**SOURCE MATERIAL**.
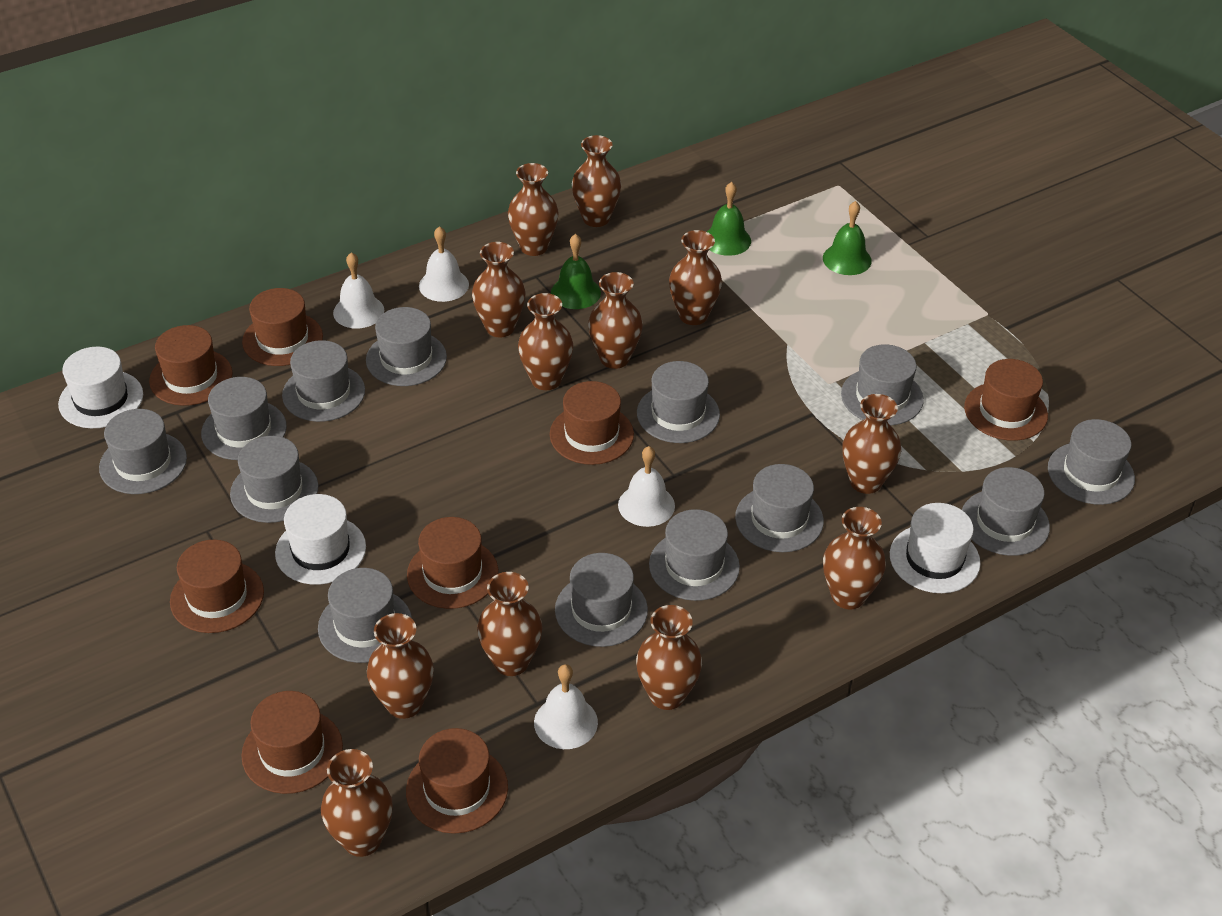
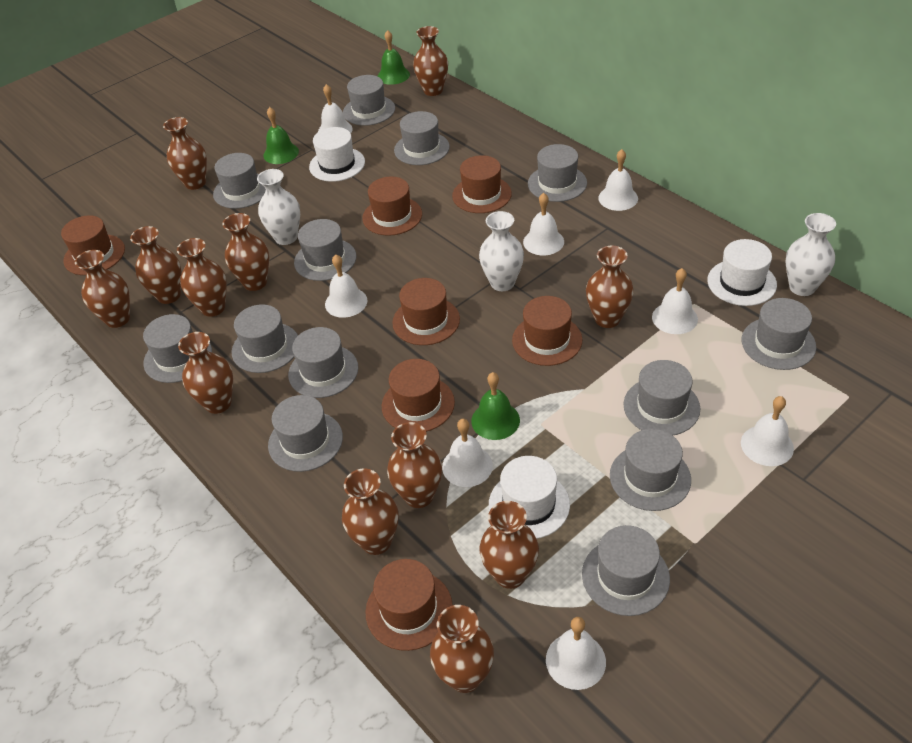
brown hat: 8 -> 7
white bell: 4 -> 8
white vase: 0 -> 3

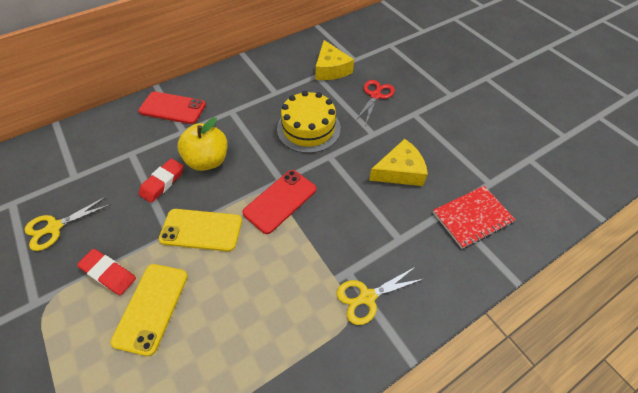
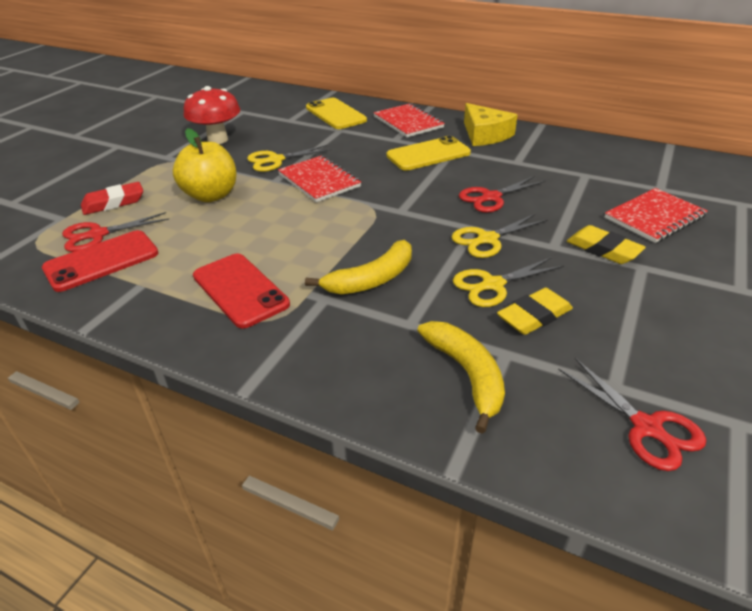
red eraser: 2 -> 1
red mushroom: 0 -> 1
red notebook: 1 -> 3
red scissors: 1 -> 3
yellow banana: 0 -> 2
yellow cake: 1 -> 0
yellow cheese: 2 -> 1
yellow eraser: 0 -> 2
yellow scissors: 2 -> 3

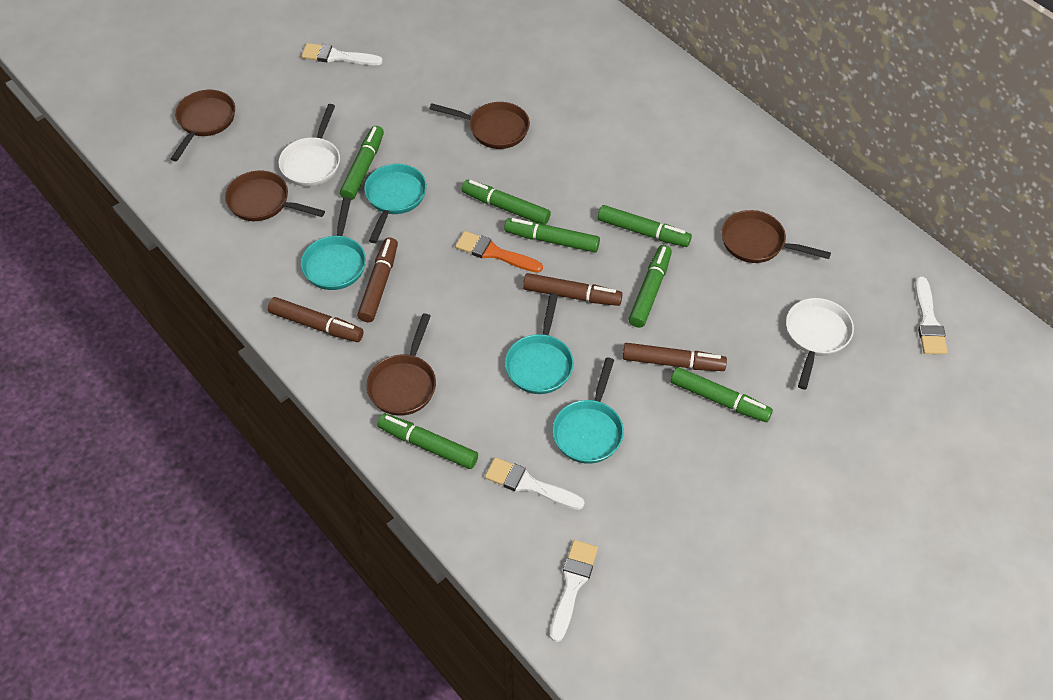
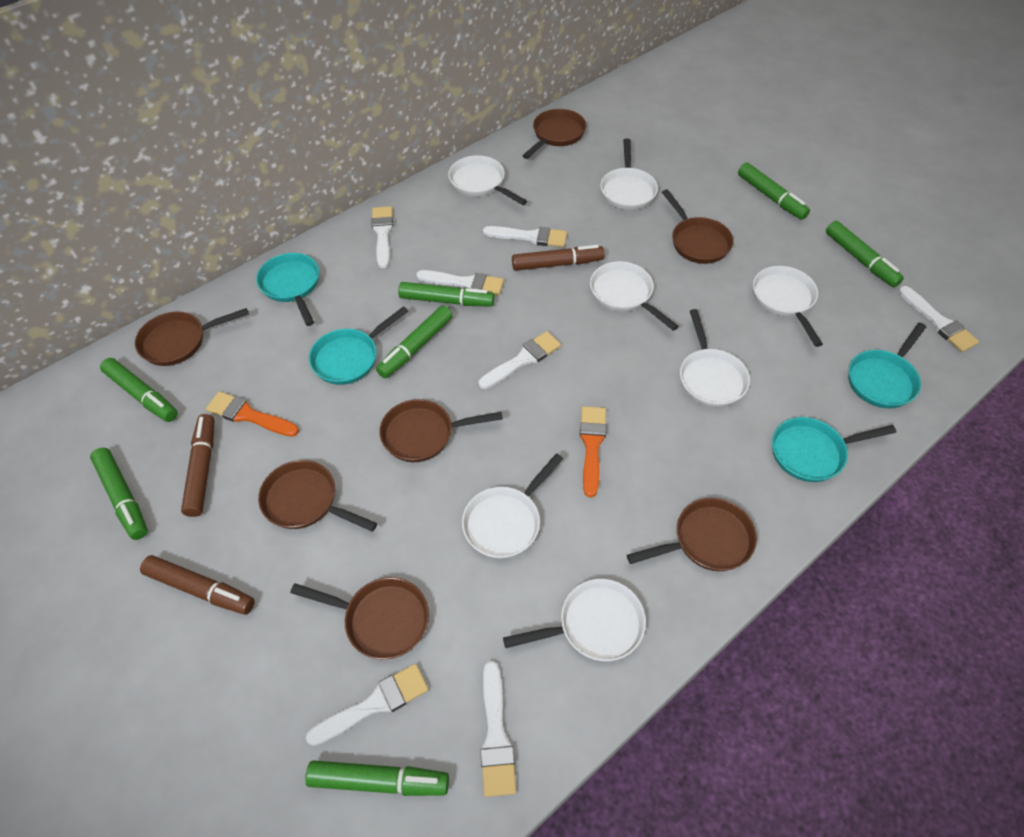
brown marker: 4 -> 3
brown pan: 5 -> 7
orange brush: 1 -> 2
white brush: 4 -> 7
white pan: 2 -> 7

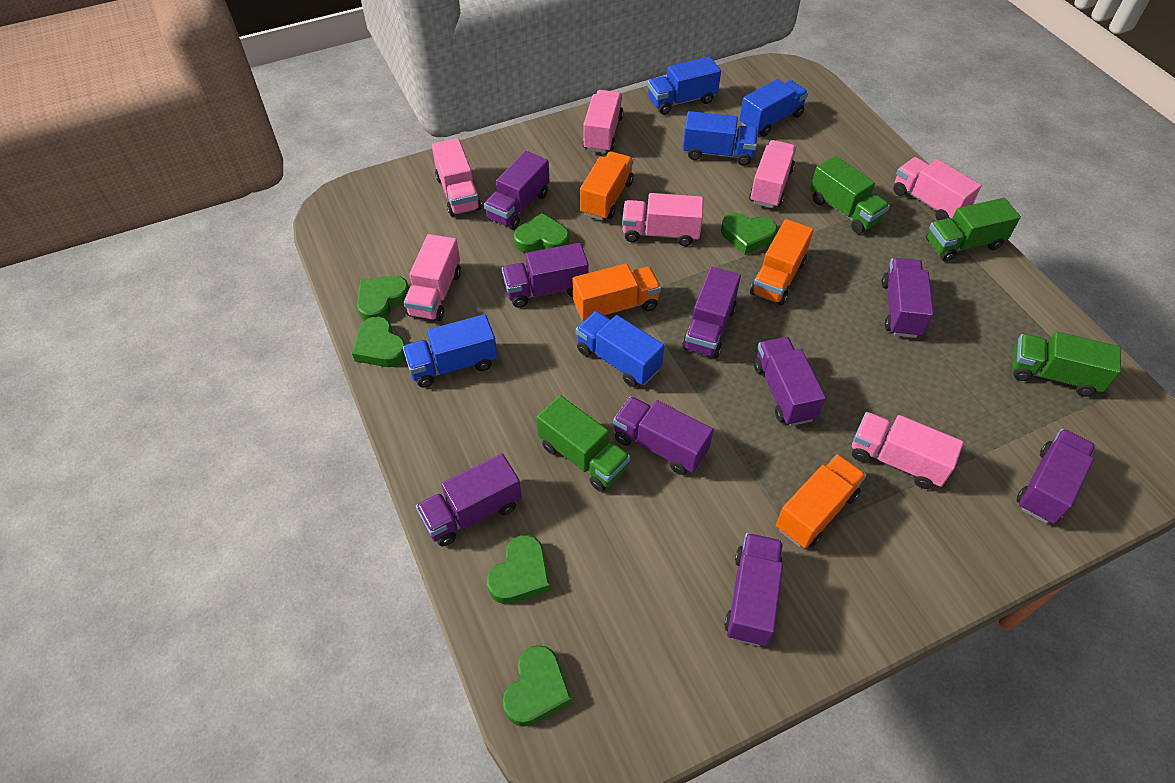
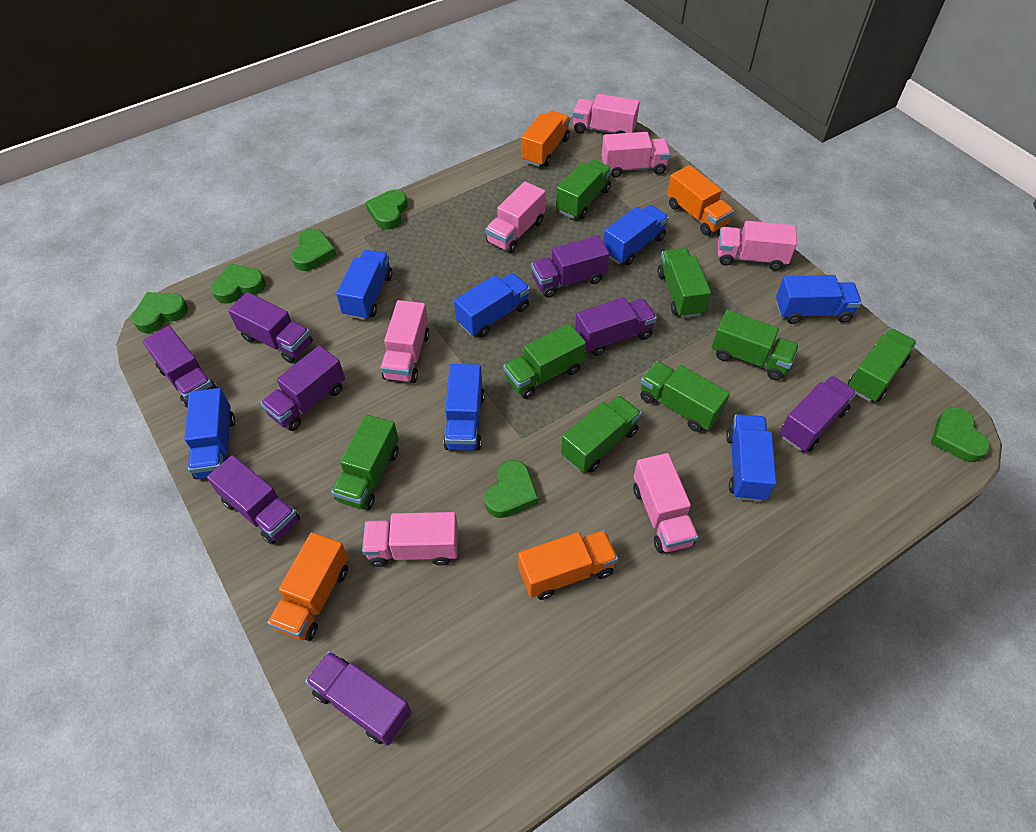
blue truck: 5 -> 7
green truck: 4 -> 8
purple truck: 9 -> 8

**WHAT YOU NEED TO DO**. Please copy all lines of the listing in which the string "truck" occurs.

**REPLY TO THE EXERCISE**.
blue truck: 5 -> 7
green truck: 4 -> 8
purple truck: 9 -> 8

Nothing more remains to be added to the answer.